— start of The input —

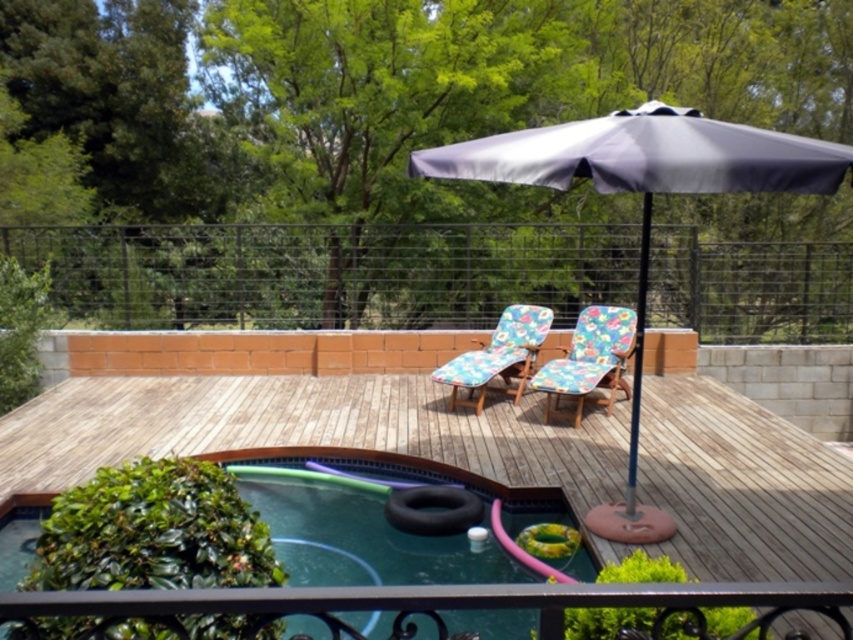
You are standing at the edge of the pool and want to place a small potted plant between the two points marked as point (653, 125) and point (764, 636). Which point should the plant be closer to in order to be nearer to the camera?

The plant should be closer to point (653, 125) because it is further to the camera than point (764, 636).

You are a parent supervising children playing in the pool area. You need to ensure that the smooth green rubber at lower center is within your line of sight while sitting under the gray fabric umbrella at upper center. Is this possible?

Yes, because the smooth green rubber at lower center is located below the gray fabric umbrella at upper center, so it would be visible from under the umbrella.

You are a maintenance worker who needs to check the distance between the smooth green rubber at lower center and the gray fabric umbrella at upper center. Can you confirm if the distance is more than 7 feet?

The smooth green rubber at lower center is 7.29 feet away from the gray fabric umbrella at upper center, so yes, the distance is more than 7 feet.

— end of The input —

§ What is needed:
Rewrite the lines above as a numbered list, skipping blank lines and leaving out the picture.

§ Response below:
1. You are standing at the edge of the pool and want to place a small potted plant between the two points marked as point (653, 125) and point (764, 636). Which point should the plant be closer to in order to be nearer to the camera?
2. The plant should be closer to point (653, 125) because it is further to the camera than point (764, 636).
3. You are a parent supervising children playing in the pool area. You need to ensure that the smooth green rubber at lower center is within your line of sight while sitting under the gray fabric umbrella at upper center. Is this possible?
4. Yes, because the smooth green rubber at lower center is located below the gray fabric umbrella at upper center, so it would be visible from under the umbrella.
5. You are a maintenance worker who needs to check the distance between the smooth green rubber at lower center and the gray fabric umbrella at upper center. Can you confirm if the distance is more than 7 feet?
6. The smooth green rubber at lower center is 7.29 feet away from the gray fabric umbrella at upper center, so yes, the distance is more than 7 feet.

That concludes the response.